Could you copy every line of the data that contains "none"?

-- MATERIAL FOR THE TASK follows --

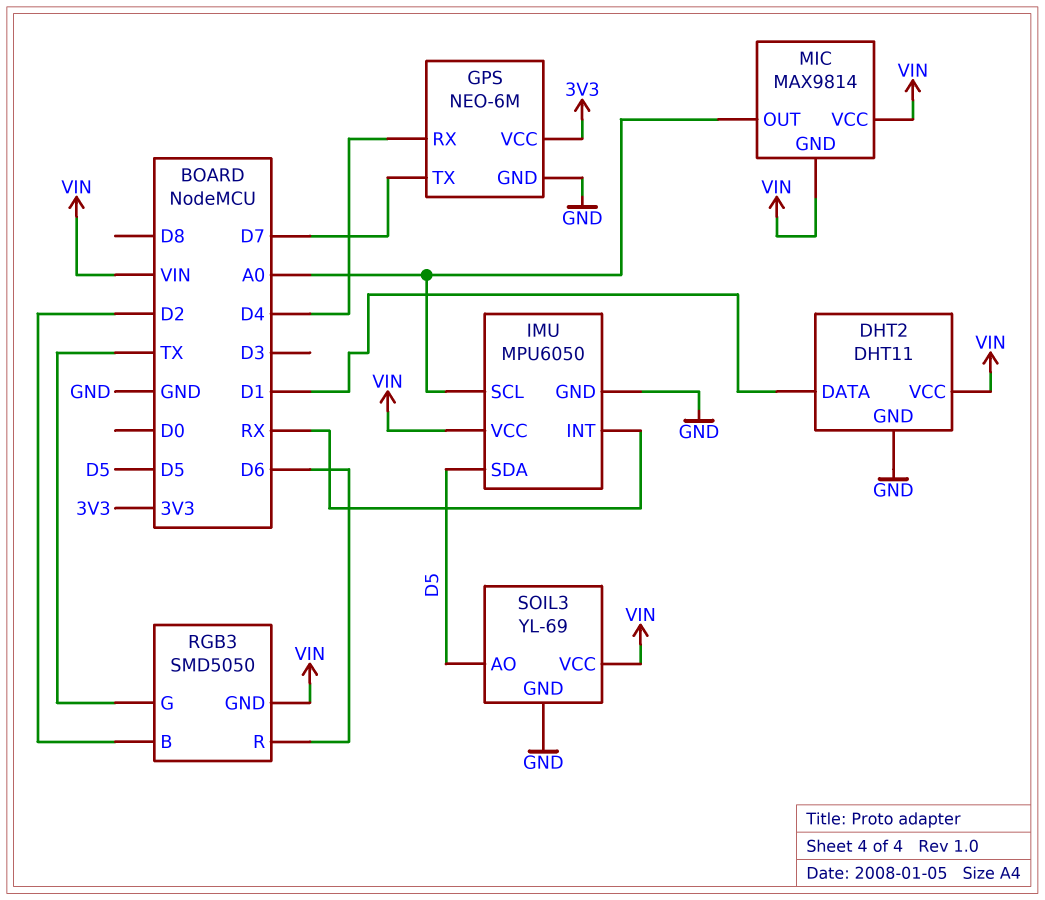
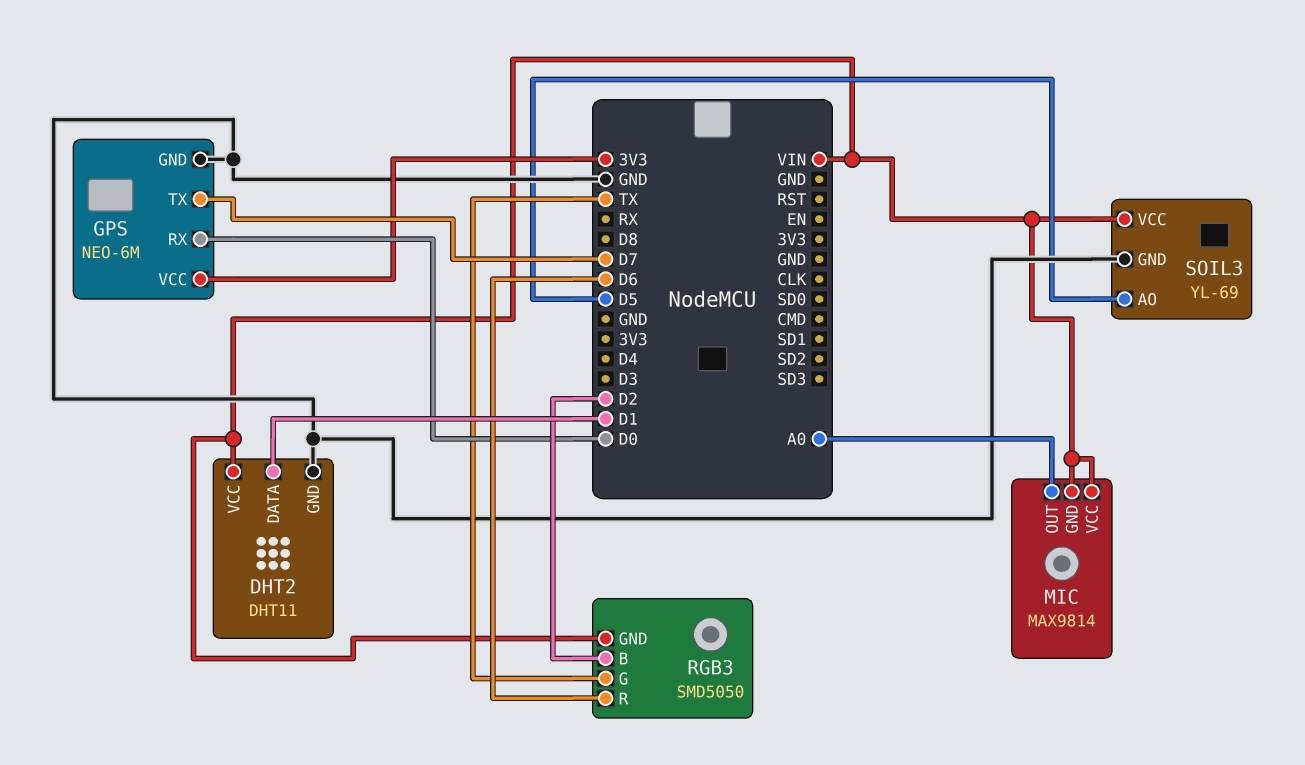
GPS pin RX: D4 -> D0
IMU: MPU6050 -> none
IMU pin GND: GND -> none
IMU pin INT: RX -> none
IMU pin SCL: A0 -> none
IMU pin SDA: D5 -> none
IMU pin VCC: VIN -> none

-- MATERIAL FOR THE TASK concluded --

== EXPECTED ANSWER ==
IMU: MPU6050 -> none
IMU pin GND: GND -> none
IMU pin INT: RX -> none
IMU pin SCL: A0 -> none
IMU pin SDA: D5 -> none
IMU pin VCC: VIN -> none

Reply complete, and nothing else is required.